* _PROMPT_
When the line containing "green pawn: 1 -> 2" is found in the data below, give it again along with every later line, exactly; drop the pictures.
Top of STUDY MATERIAL
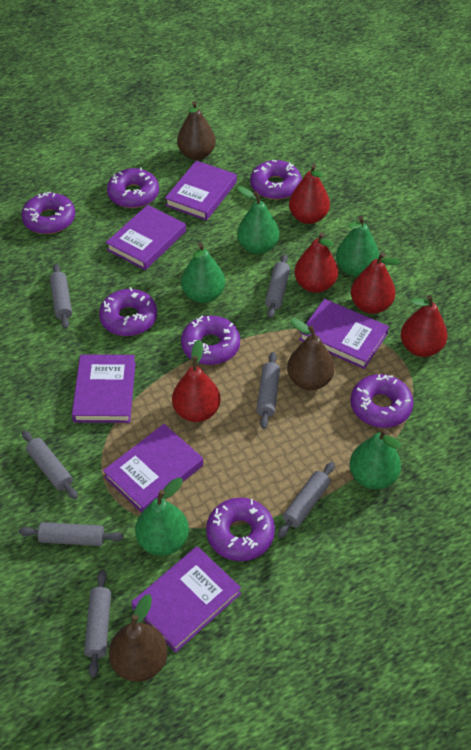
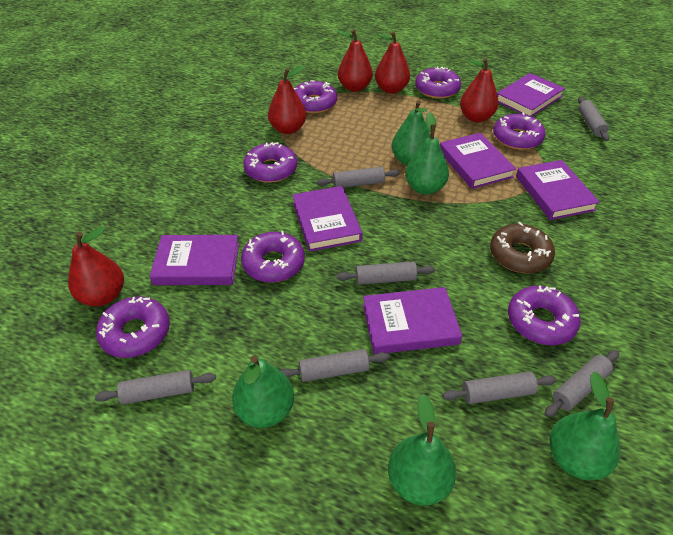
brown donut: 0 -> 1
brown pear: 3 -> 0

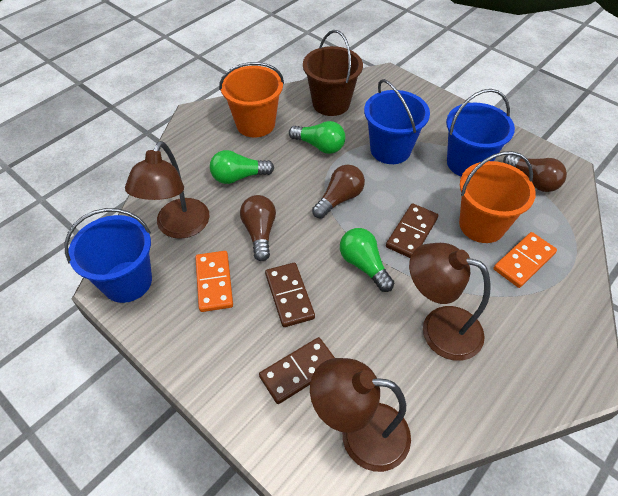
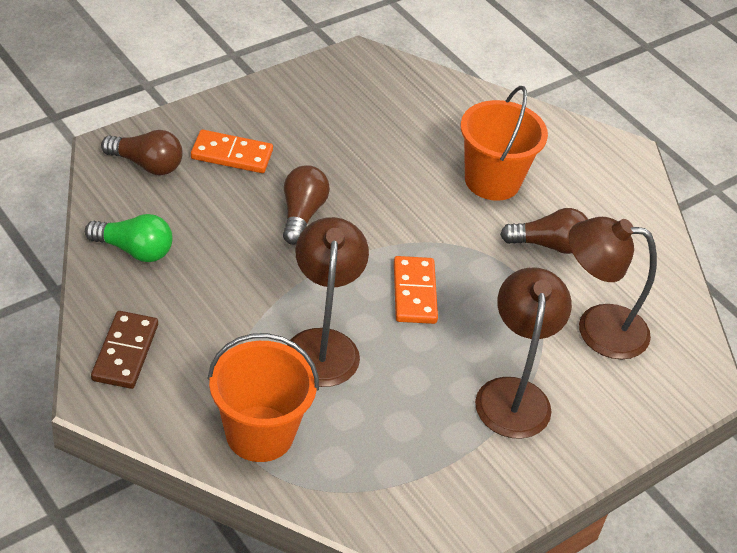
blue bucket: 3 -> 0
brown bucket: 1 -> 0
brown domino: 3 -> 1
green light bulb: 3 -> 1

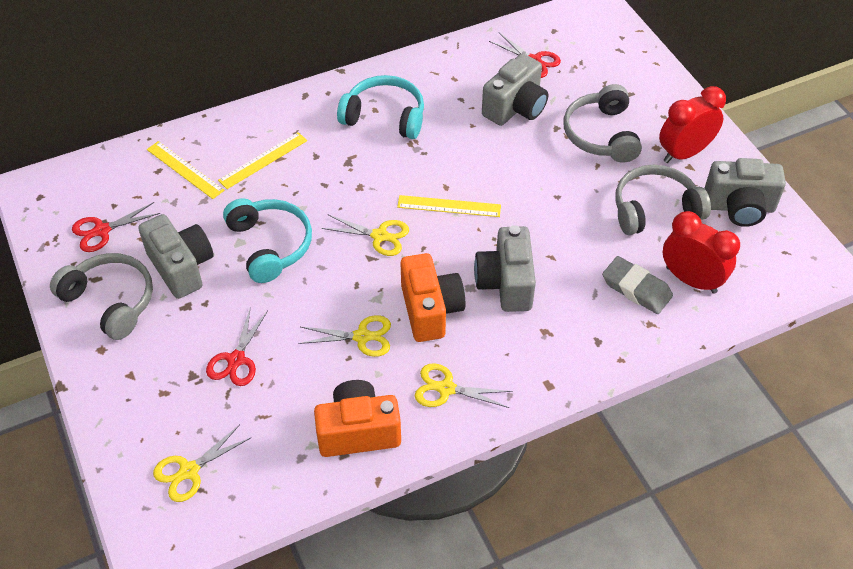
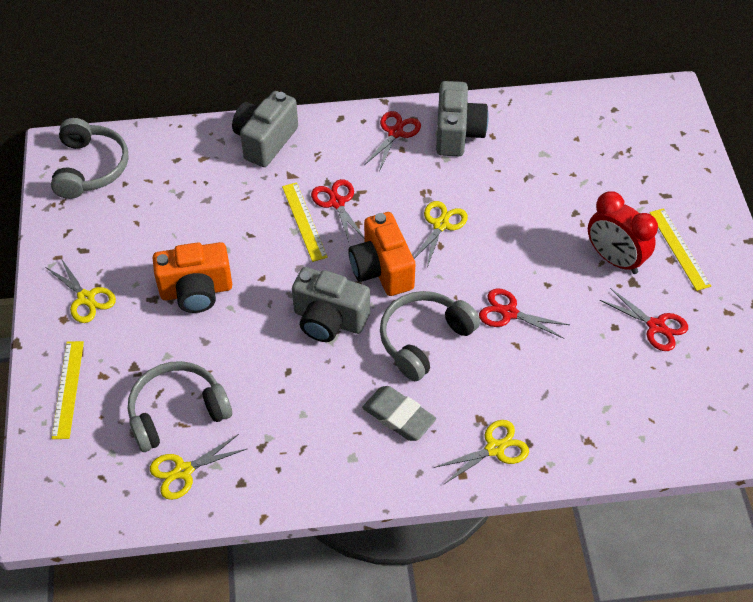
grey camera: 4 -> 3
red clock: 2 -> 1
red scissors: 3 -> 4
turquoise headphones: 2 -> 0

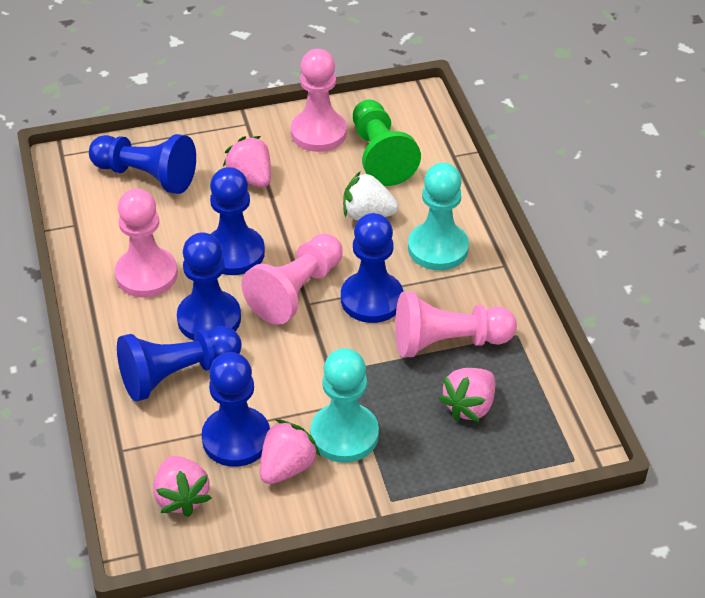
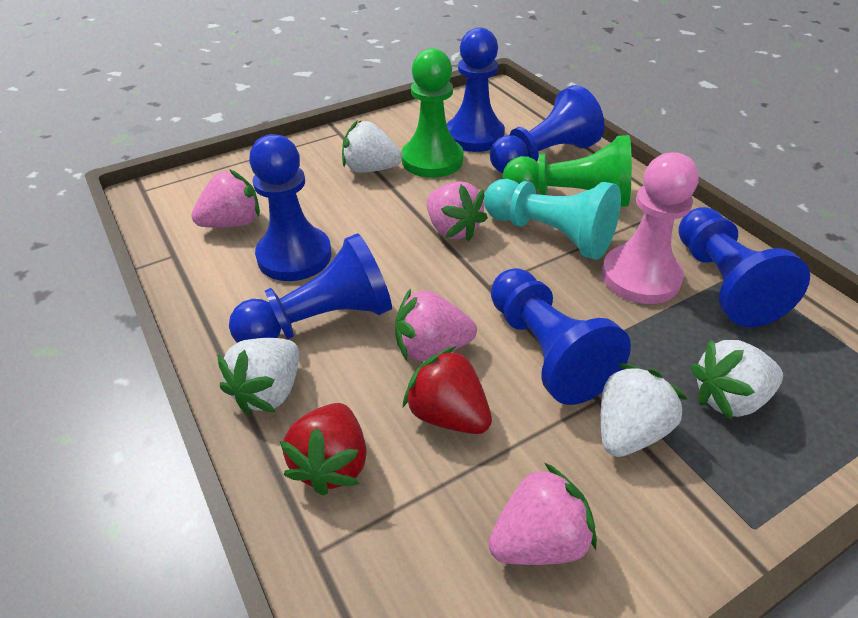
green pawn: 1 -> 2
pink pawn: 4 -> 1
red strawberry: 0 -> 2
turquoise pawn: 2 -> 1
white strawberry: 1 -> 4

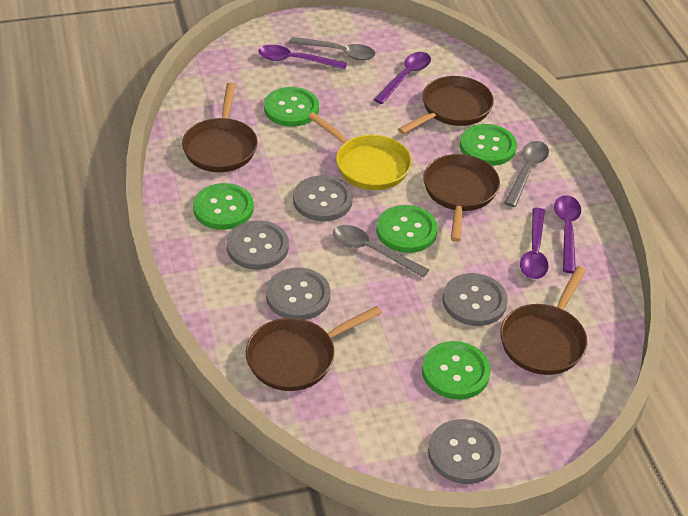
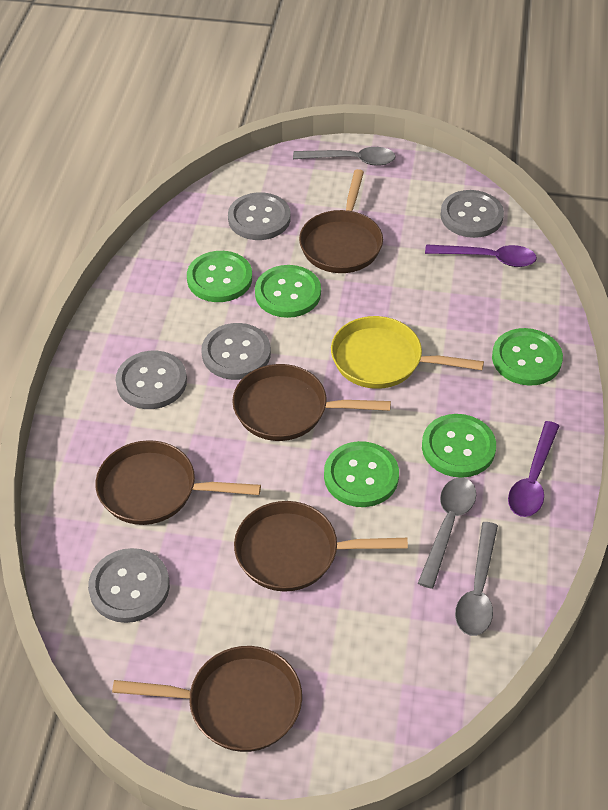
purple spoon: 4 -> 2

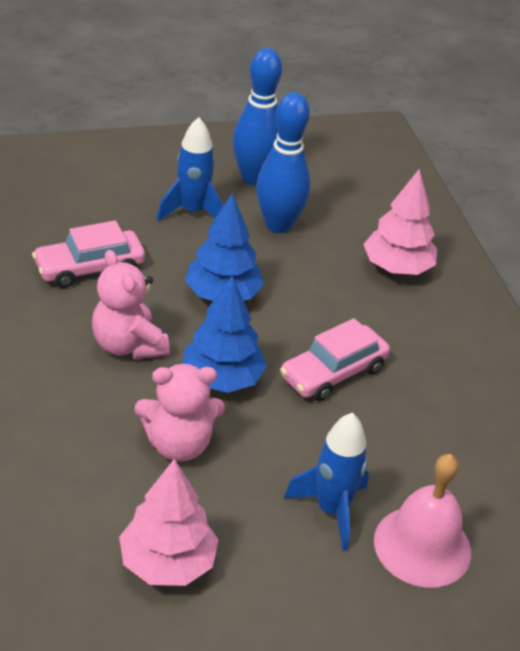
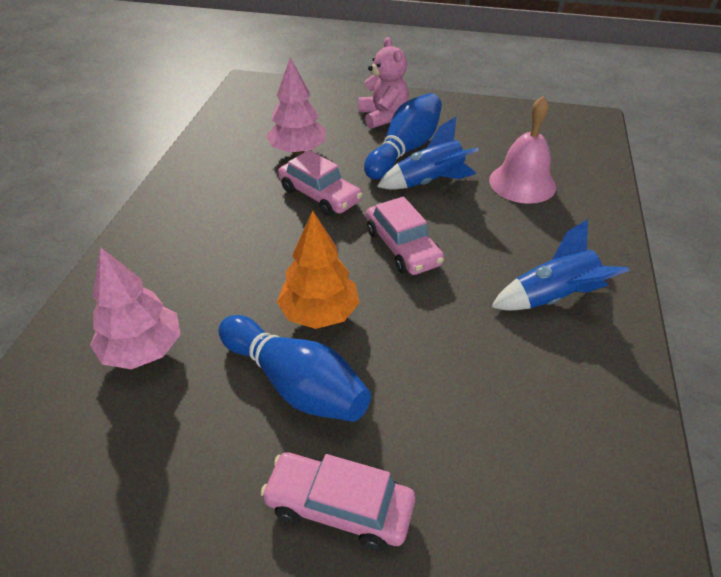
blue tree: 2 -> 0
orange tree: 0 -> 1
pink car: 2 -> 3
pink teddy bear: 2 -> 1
Bottom of STUDY MATERIAL
* _OUTPUT OF THE TASK_
green pawn: 1 -> 2
pink pawn: 4 -> 1
red strawberry: 0 -> 2
turquoise pawn: 2 -> 1
white strawberry: 1 -> 4

purple spoon: 4 -> 2

blue tree: 2 -> 0
orange tree: 0 -> 1
pink car: 2 -> 3
pink teddy bear: 2 -> 1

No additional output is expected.